## WHAT THIS TASK INVOLVES
Leave the images out, and otherwise write out each entry exactly.

## EXTRACTED RECORDS

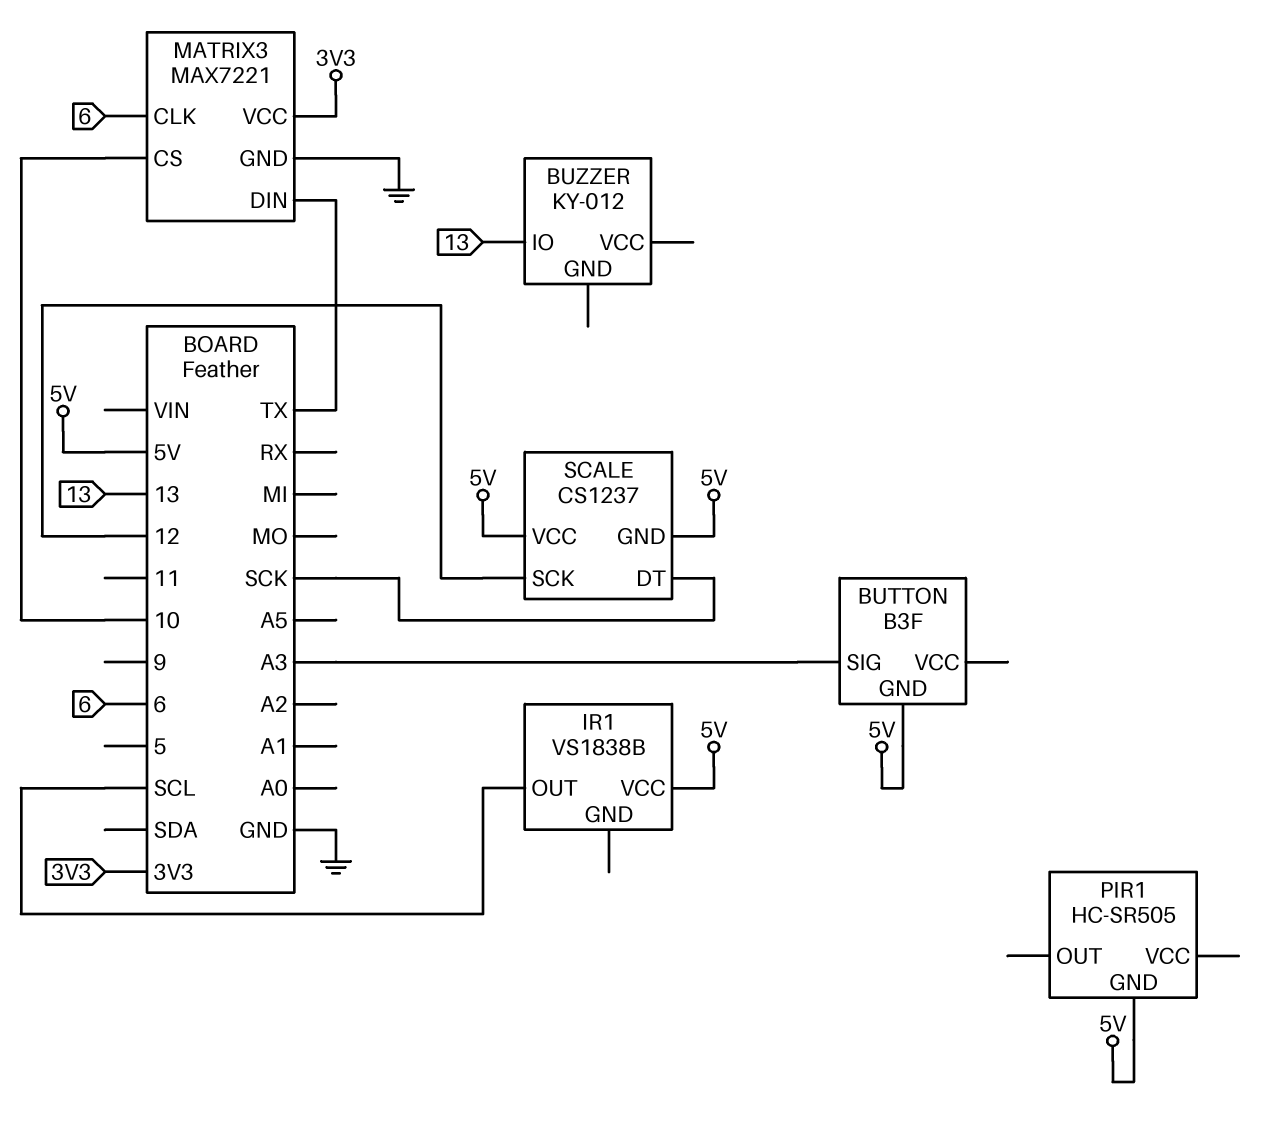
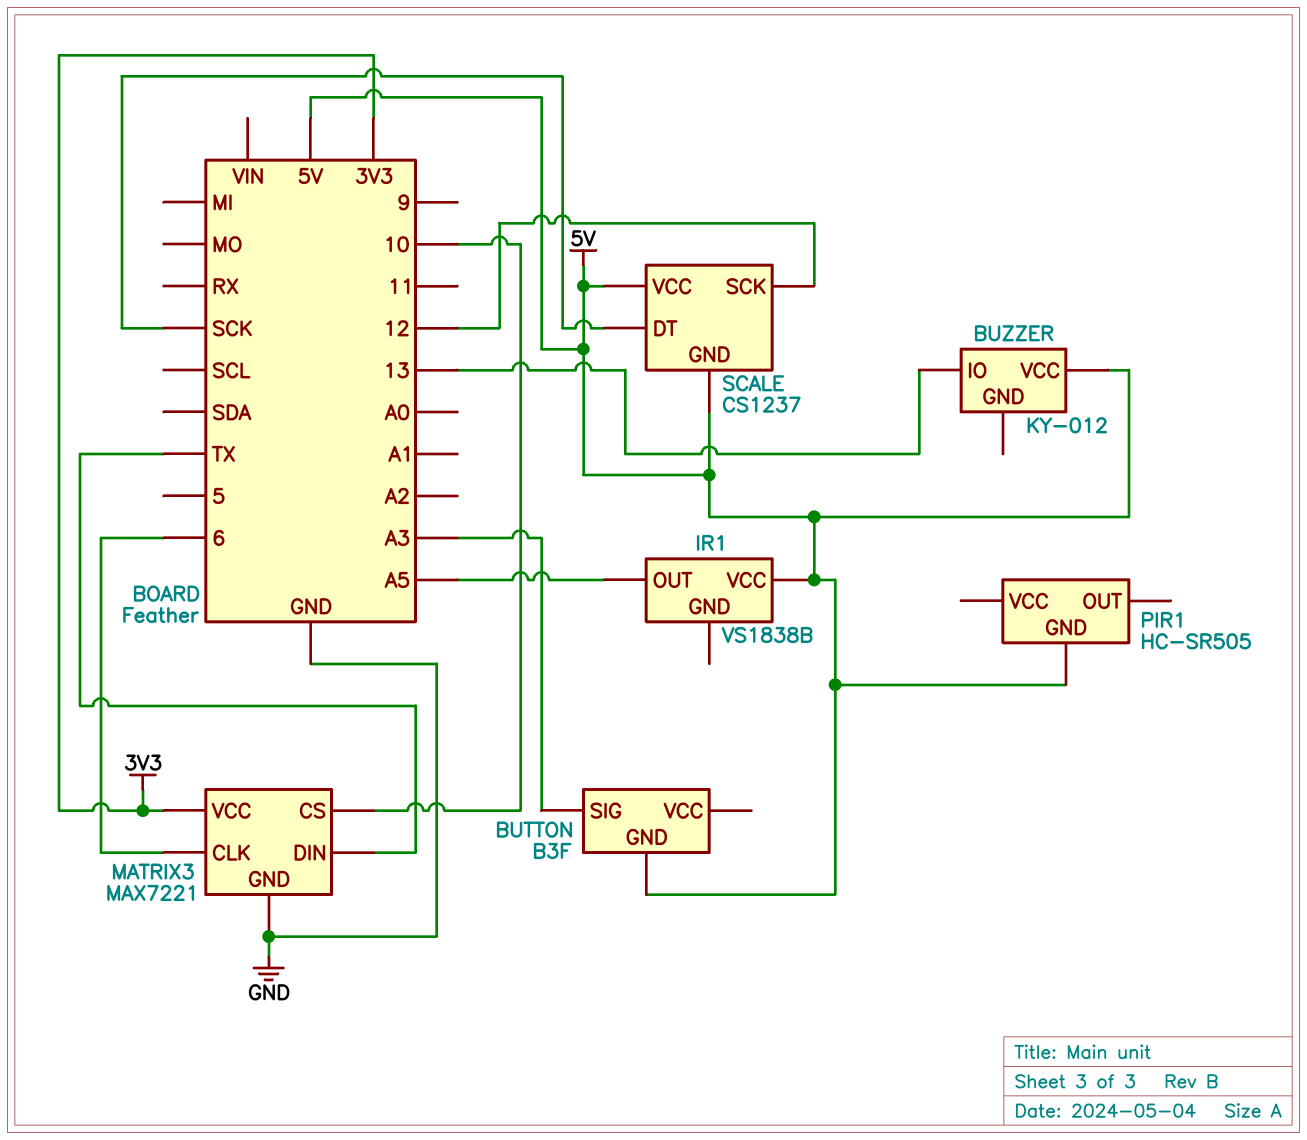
BUZZER pin VCC: none -> 5V
IR1 pin OUT: SCL -> A5

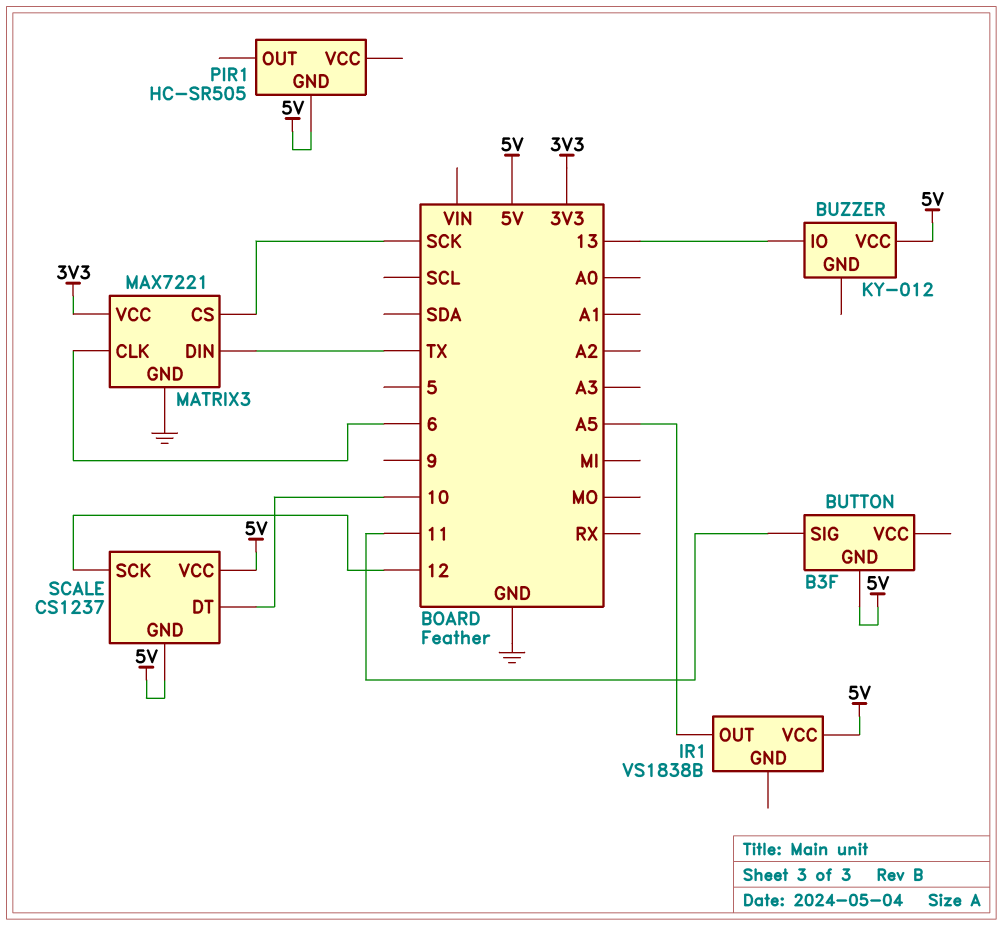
BUTTON pin SIG: A3 -> 11
MATRIX3 pin CS: 10 -> SCK
SCALE pin DT: SCK -> 10

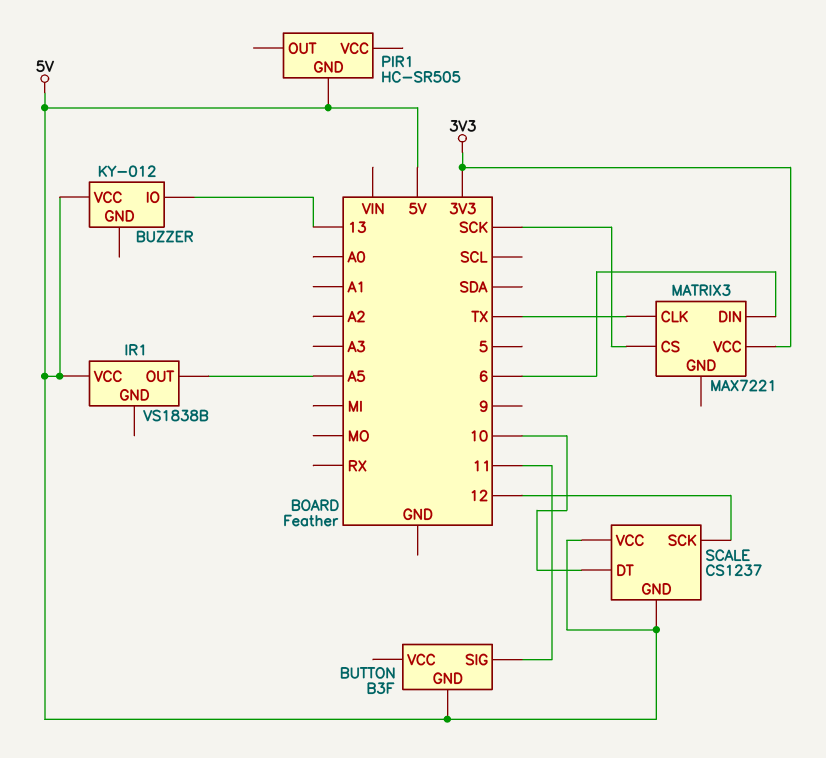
MATRIX3 pin CLK: 6 -> TX
MATRIX3 pin DIN: TX -> 6
MATRIX3 pin GND: GND -> none

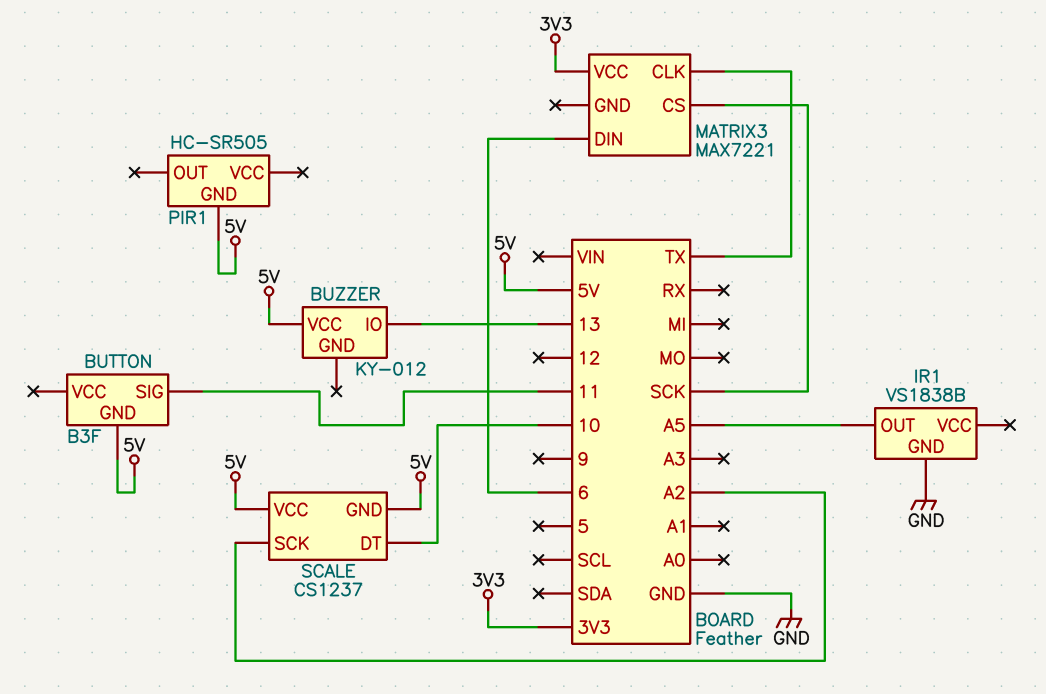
IR1 pin GND: none -> GND
IR1 pin VCC: 5V -> none
SCALE pin SCK: 12 -> A2

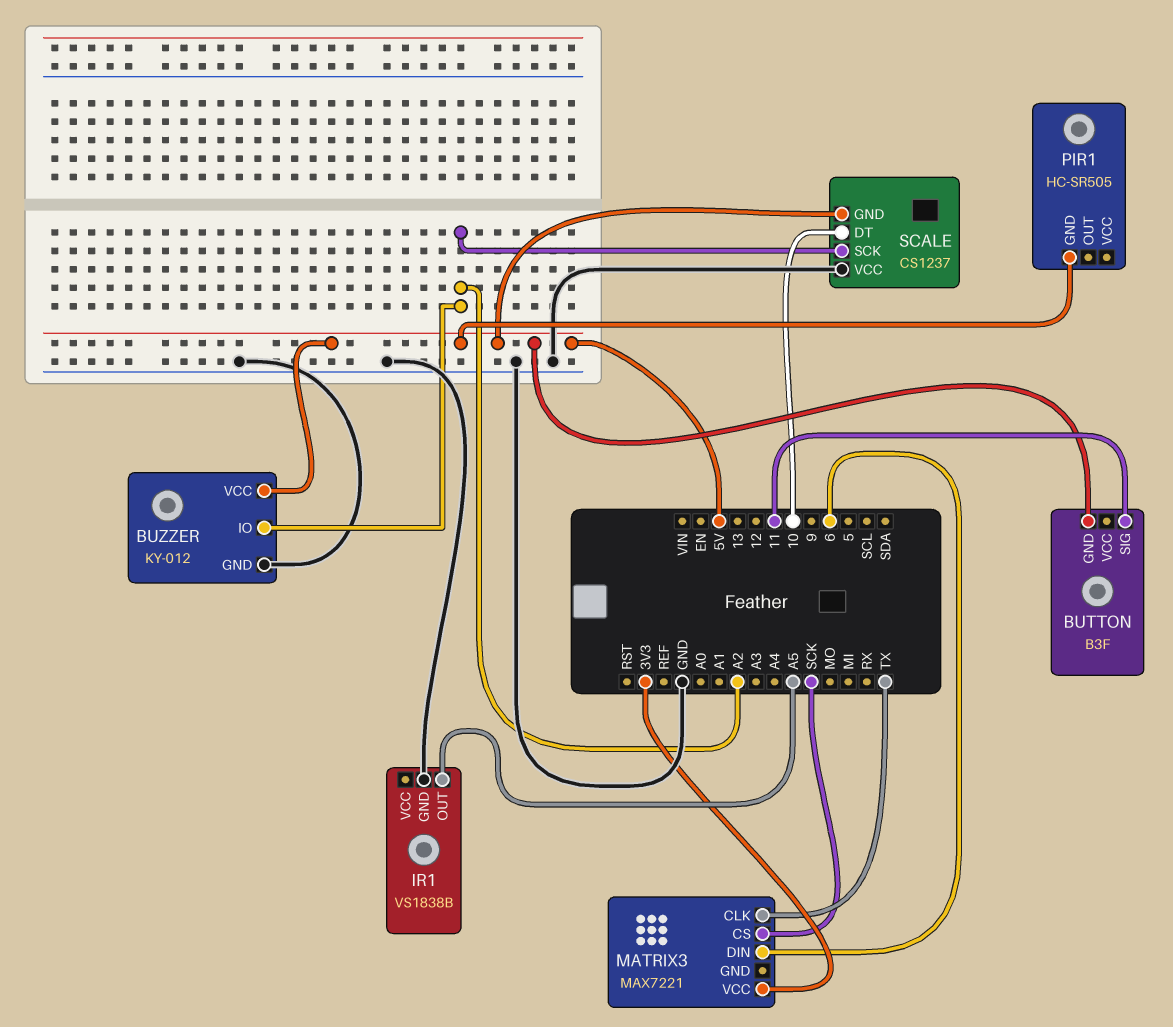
BUZZER pin GND: none -> GND
BUZZER pin IO: 13 -> A2
SCALE pin VCC: 5V -> GND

## WRITTEN RESPONSE
BUZZER pin VCC: none -> 5V
IR1 pin OUT: SCL -> A5

BUTTON pin SIG: A3 -> 11
MATRIX3 pin CS: 10 -> SCK
SCALE pin DT: SCK -> 10

MATRIX3 pin CLK: 6 -> TX
MATRIX3 pin DIN: TX -> 6
MATRIX3 pin GND: GND -> none

IR1 pin GND: none -> GND
IR1 pin VCC: 5V -> none
SCALE pin SCK: 12 -> A2

BUZZER pin GND: none -> GND
BUZZER pin IO: 13 -> A2
SCALE pin VCC: 5V -> GND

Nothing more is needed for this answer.